**YOUR INSTRUCTIONS:** Take every line from the listing below that includes "image" and copy it.
━━━ MATERIALS PROVIDED
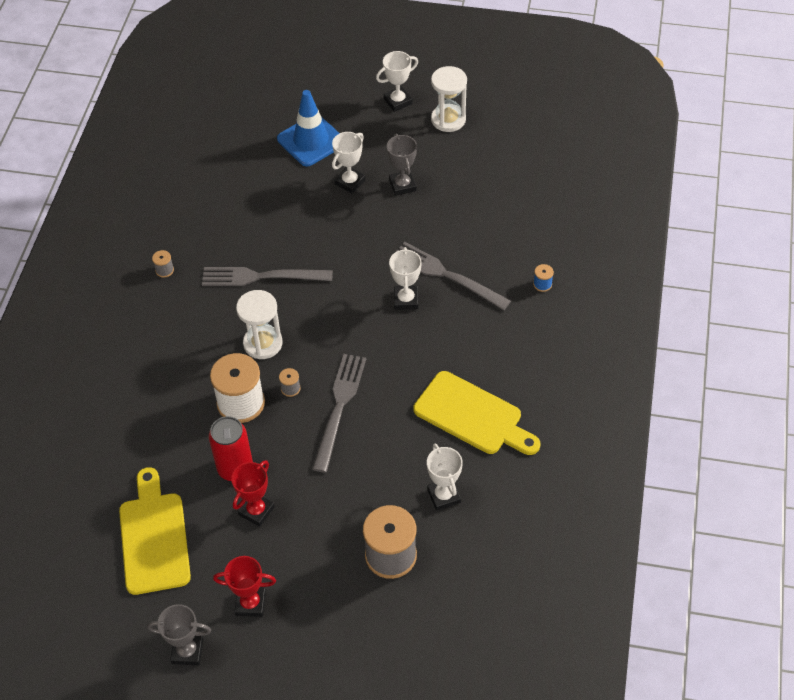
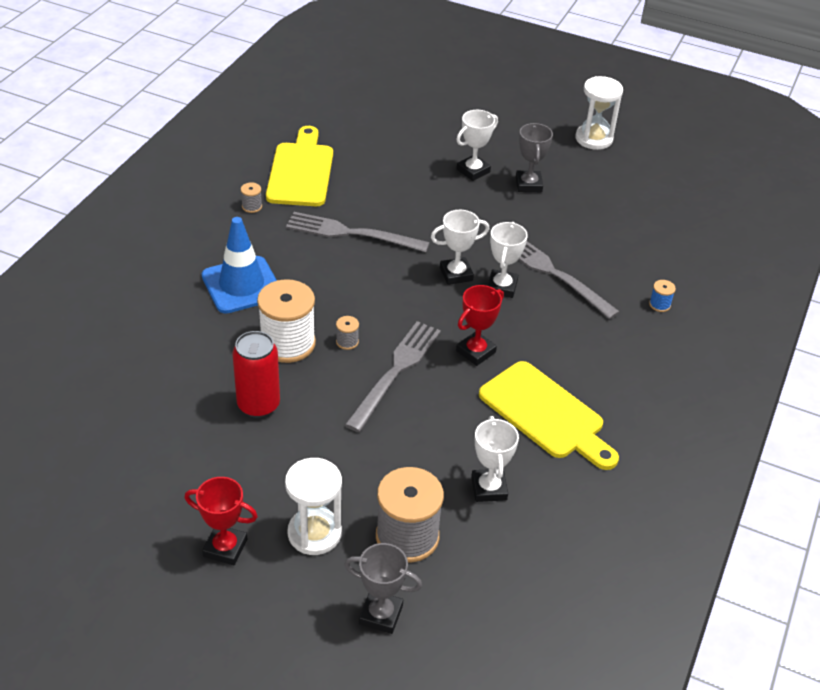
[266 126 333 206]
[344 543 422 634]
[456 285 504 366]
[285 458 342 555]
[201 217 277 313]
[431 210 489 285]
━━━━━━
━━━ MATERIALS PROVIDED
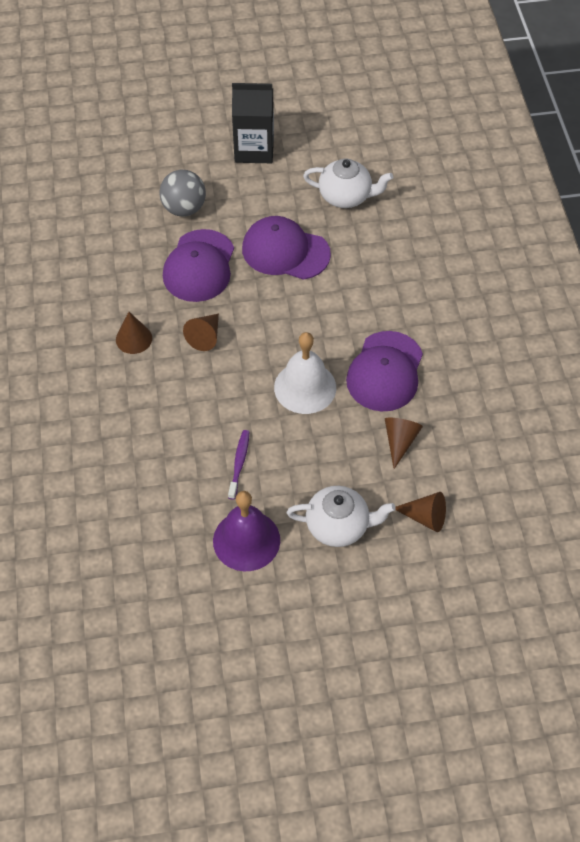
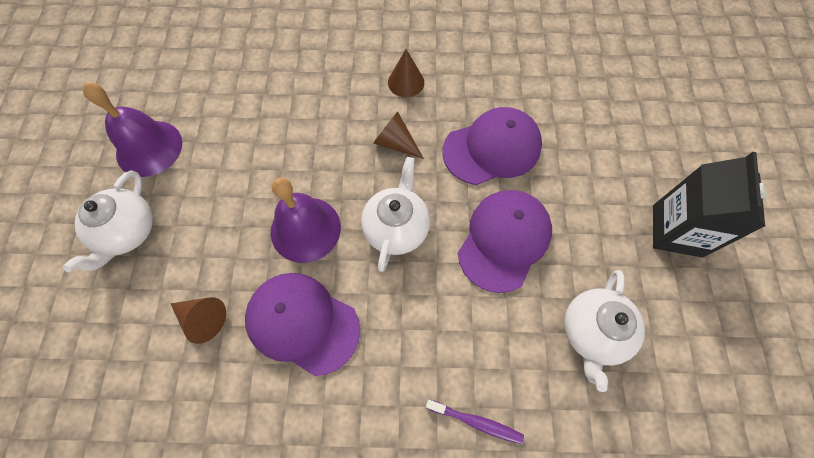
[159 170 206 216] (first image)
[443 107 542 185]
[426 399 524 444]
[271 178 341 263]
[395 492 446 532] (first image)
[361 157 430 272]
━━━━━━
**ANSWER BELOW:**
[159 170 206 216] (first image)
[395 492 446 532] (first image)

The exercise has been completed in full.